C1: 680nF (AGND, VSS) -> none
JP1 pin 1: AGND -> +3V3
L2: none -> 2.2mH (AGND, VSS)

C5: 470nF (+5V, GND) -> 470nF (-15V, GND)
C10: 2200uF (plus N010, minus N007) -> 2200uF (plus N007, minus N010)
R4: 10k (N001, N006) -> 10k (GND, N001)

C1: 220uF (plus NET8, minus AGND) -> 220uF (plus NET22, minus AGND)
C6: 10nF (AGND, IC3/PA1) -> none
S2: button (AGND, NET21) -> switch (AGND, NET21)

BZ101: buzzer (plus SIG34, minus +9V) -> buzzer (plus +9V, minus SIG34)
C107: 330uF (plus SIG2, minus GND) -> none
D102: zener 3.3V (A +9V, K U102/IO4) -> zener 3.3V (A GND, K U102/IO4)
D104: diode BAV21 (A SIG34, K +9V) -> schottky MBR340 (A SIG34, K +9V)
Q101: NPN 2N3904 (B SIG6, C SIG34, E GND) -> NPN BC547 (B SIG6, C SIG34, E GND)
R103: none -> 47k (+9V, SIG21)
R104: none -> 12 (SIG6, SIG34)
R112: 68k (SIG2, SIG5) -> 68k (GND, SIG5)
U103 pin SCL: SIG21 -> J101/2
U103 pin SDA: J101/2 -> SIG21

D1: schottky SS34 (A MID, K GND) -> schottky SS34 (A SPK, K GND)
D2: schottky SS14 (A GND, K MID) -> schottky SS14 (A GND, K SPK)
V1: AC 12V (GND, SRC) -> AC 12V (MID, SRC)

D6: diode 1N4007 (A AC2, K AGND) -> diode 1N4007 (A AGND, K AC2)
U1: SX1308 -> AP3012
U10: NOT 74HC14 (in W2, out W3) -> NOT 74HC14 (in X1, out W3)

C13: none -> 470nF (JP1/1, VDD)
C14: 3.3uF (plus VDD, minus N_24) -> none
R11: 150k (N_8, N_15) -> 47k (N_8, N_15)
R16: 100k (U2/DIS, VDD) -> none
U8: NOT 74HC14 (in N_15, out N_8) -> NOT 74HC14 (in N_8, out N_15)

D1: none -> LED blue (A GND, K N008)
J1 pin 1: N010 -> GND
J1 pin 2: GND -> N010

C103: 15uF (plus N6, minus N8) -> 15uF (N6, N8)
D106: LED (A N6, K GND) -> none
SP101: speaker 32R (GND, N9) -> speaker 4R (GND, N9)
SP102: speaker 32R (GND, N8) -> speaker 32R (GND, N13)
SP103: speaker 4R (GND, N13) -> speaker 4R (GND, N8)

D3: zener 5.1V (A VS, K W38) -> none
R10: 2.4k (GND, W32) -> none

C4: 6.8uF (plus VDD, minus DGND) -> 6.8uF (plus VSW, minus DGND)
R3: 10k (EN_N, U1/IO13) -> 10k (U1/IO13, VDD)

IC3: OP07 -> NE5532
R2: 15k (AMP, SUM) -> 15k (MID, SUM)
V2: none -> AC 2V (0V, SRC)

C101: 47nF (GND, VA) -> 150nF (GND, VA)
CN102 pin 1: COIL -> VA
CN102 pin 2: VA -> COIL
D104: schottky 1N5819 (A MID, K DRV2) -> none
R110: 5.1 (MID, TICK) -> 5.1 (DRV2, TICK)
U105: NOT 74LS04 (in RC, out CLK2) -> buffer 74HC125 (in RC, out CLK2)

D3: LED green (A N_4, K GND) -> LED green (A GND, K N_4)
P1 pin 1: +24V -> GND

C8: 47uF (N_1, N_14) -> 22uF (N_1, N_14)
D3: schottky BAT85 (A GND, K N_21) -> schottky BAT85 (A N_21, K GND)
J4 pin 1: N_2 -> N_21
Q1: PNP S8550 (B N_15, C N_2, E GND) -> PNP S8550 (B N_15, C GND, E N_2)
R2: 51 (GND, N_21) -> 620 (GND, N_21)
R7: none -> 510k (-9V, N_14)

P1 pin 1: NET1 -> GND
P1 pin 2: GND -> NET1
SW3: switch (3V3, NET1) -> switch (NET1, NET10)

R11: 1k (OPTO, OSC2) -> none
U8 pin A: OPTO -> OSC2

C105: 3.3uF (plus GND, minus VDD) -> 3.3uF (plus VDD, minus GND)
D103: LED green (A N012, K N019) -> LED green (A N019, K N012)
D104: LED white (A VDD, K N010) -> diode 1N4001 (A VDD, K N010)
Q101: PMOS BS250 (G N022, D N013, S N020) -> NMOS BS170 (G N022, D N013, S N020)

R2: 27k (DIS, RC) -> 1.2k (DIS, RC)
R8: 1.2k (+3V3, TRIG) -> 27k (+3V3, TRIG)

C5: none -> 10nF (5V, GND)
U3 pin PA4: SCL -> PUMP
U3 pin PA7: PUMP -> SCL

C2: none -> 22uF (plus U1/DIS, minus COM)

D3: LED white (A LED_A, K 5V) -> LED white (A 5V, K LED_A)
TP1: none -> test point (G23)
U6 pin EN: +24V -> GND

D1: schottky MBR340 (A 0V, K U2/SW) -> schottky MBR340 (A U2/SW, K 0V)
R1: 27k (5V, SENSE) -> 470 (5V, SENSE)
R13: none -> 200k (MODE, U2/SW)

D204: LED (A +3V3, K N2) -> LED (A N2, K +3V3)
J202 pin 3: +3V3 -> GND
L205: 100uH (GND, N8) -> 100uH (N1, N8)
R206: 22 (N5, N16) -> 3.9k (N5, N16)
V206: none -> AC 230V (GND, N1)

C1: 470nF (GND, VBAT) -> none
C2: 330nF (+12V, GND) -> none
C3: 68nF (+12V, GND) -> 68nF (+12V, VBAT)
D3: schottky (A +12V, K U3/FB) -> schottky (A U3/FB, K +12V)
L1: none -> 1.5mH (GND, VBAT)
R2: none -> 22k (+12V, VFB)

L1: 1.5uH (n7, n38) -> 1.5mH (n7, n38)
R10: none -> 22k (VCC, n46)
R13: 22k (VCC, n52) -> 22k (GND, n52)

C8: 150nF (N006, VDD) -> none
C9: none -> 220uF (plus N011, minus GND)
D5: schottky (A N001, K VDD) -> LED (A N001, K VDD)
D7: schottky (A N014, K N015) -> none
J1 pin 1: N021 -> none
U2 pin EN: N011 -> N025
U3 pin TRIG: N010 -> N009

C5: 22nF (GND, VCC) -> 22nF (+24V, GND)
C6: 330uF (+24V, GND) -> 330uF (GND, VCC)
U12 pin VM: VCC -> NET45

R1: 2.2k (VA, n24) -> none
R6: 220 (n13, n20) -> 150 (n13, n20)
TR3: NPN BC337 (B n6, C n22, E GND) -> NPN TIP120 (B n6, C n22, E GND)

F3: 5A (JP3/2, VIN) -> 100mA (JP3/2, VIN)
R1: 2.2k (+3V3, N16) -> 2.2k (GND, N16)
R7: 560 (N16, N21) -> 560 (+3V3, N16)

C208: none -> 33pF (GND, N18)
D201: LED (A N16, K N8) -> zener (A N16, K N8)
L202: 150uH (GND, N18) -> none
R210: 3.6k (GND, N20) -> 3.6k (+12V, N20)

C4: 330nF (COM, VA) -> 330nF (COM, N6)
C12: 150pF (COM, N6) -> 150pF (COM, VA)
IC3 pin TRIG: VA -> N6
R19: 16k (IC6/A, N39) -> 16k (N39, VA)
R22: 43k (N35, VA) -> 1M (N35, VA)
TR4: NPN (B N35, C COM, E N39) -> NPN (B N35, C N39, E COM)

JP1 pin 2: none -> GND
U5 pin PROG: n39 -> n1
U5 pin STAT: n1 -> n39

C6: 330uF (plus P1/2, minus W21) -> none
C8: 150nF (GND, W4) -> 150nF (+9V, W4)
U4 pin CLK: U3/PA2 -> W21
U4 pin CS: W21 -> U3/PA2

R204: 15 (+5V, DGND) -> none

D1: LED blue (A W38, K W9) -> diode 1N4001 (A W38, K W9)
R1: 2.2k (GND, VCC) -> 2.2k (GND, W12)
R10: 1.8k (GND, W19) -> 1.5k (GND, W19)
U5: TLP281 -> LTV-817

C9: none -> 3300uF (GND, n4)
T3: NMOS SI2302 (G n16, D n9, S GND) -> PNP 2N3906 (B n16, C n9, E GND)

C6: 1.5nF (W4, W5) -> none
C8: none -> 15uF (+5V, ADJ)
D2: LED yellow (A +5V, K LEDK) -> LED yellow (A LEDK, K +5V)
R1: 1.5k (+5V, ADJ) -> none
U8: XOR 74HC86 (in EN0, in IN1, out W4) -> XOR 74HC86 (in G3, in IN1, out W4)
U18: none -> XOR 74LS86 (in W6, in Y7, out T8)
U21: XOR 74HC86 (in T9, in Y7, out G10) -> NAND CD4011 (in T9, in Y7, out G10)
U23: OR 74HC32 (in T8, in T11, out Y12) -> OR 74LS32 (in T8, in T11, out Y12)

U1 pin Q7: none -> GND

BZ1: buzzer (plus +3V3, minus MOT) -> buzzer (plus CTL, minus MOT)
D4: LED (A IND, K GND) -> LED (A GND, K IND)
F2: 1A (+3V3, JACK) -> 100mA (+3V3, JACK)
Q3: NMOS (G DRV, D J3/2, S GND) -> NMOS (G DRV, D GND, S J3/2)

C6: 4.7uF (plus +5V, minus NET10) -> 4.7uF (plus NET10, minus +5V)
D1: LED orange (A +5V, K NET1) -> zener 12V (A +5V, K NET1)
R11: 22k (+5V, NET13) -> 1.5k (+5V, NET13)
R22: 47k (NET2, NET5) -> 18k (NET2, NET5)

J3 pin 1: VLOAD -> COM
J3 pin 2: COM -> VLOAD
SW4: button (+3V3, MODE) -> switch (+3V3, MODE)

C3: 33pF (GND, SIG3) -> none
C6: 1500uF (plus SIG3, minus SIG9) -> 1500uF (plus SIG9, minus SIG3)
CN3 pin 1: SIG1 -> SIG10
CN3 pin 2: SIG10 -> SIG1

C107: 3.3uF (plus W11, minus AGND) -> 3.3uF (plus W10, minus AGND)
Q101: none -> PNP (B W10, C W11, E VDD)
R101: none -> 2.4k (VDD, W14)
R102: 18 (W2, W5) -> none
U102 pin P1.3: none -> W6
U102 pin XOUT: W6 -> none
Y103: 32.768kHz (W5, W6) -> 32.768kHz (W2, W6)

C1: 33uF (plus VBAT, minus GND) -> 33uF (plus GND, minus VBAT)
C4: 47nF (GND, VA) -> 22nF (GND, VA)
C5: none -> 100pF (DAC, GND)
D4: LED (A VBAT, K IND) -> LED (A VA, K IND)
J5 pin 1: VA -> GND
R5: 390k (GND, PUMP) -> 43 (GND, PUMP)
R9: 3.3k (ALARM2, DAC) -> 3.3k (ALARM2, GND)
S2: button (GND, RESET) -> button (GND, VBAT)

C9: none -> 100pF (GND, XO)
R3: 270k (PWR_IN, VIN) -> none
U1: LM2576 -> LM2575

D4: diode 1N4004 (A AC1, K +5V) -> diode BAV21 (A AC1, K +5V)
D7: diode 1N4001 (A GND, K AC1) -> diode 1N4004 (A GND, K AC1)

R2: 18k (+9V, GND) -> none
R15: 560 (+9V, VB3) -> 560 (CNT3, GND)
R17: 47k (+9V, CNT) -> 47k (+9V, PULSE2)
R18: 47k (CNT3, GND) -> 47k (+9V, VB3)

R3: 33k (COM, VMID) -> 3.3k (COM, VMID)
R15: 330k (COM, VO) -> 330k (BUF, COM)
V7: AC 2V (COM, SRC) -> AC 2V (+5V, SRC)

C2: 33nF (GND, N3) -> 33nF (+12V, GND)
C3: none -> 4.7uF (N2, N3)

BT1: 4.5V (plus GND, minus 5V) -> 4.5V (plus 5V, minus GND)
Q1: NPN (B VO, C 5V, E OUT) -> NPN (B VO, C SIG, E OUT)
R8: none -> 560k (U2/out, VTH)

··········

**EXERCISE DESCRIPTION**
Each line in the records above with "OPTO" must be returned.

**REPLY TO THE TASK**
R11: 1k (OPTO, OSC2) -> none
U8 pin A: OPTO -> OSC2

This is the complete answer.